▶ Task to complete
With the pictures left out, retype exactly the lines below starting at the line that contains "green screwdriver: 1 -> 4" and ending at the line that contains "purple plate: 0 -> 1".

──────── Dataset entries

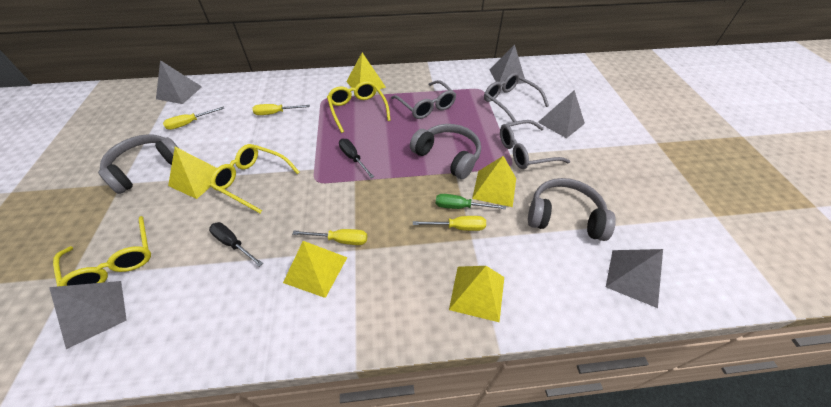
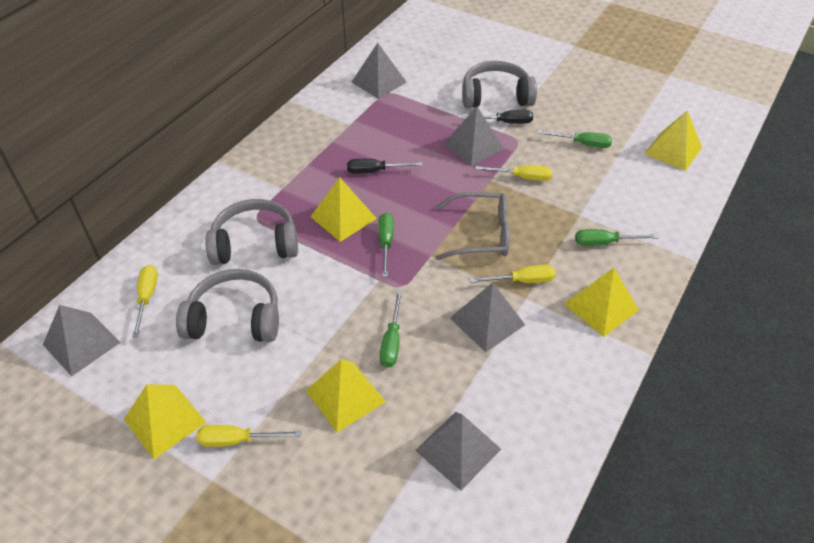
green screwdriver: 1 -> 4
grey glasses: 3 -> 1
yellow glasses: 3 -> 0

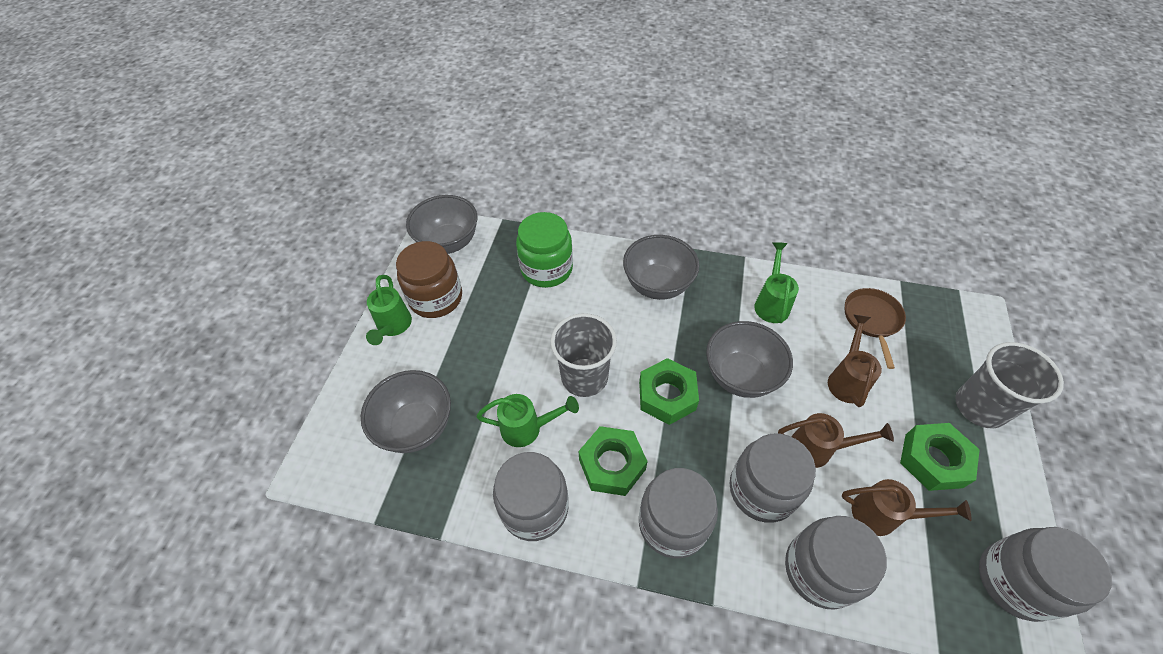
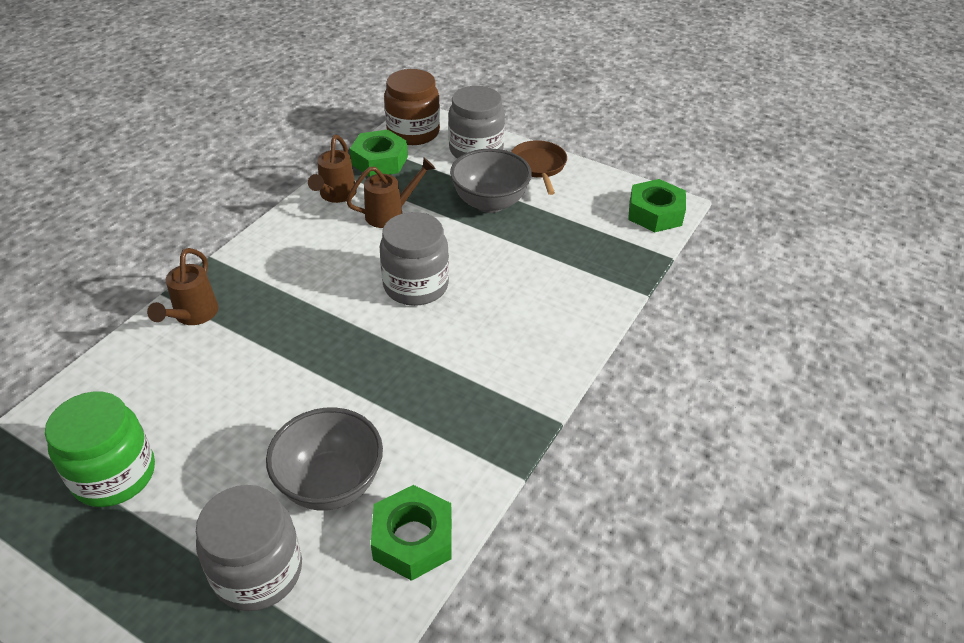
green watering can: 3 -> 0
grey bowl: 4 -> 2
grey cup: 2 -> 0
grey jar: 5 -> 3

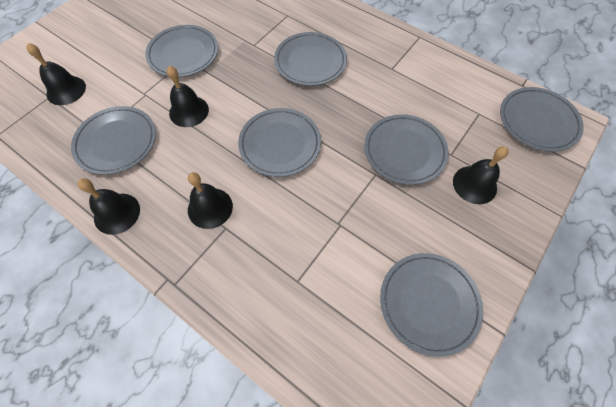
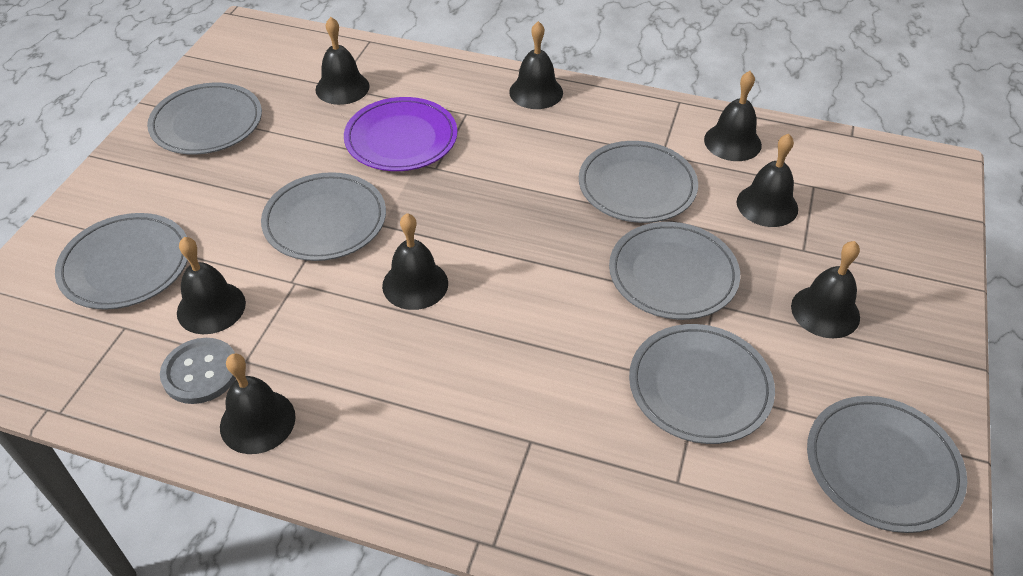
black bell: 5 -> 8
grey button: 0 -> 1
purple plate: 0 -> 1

────────────────
──────── Dataset entries

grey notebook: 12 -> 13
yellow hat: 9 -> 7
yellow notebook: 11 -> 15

────────────────
──────── Dataset entries

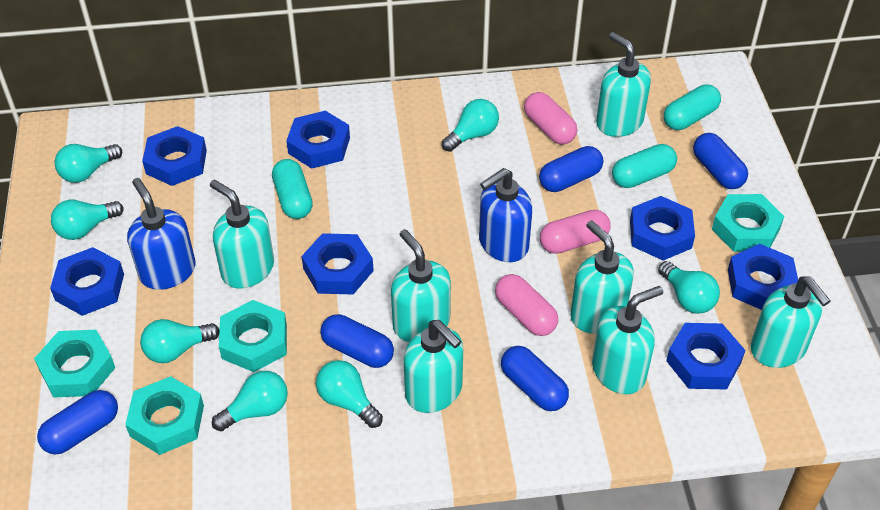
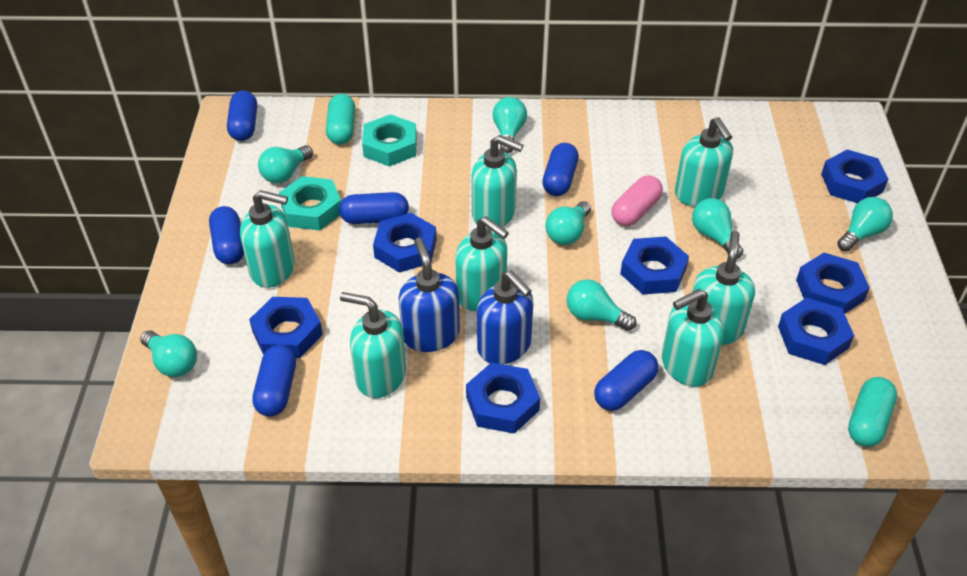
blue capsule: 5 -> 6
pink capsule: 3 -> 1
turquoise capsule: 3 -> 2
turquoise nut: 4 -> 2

────────────────

▶ Answer to this exercise
green screwdriver: 1 -> 4
grey glasses: 3 -> 1
yellow glasses: 3 -> 0

green watering can: 3 -> 0
grey bowl: 4 -> 2
grey cup: 2 -> 0
grey jar: 5 -> 3

black bell: 5 -> 8
grey button: 0 -> 1
purple plate: 0 -> 1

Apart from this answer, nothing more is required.